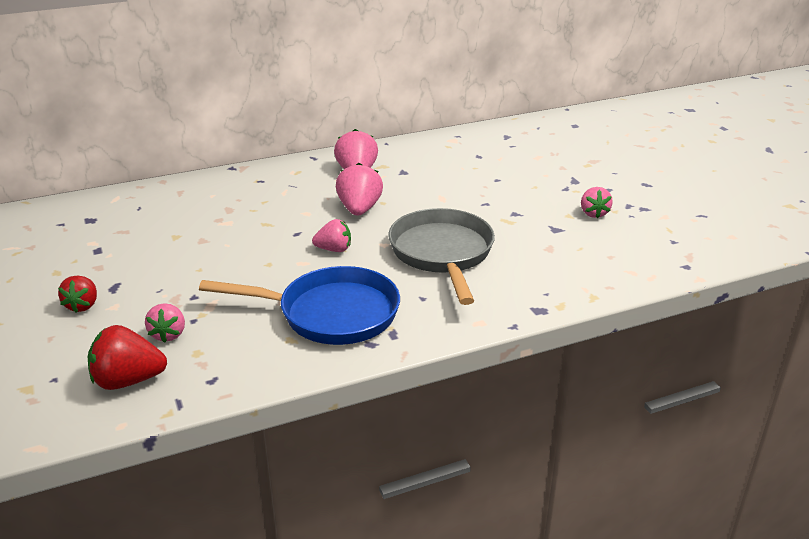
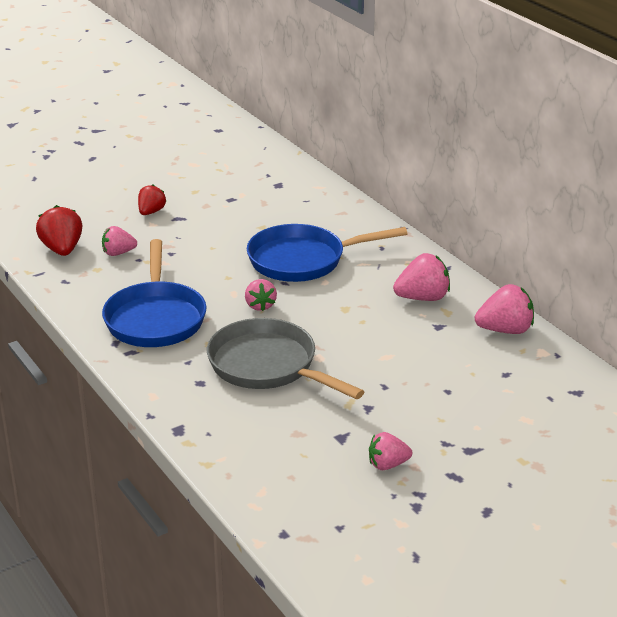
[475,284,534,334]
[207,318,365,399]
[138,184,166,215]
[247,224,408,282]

•••••

• EXERCISE AIM: Where the material above includes pictures, omit them and retype everything else exactly.

• RESULT BELOW:
[475,284,534,334]
[207,318,365,399]
[138,184,166,215]
[247,224,408,282]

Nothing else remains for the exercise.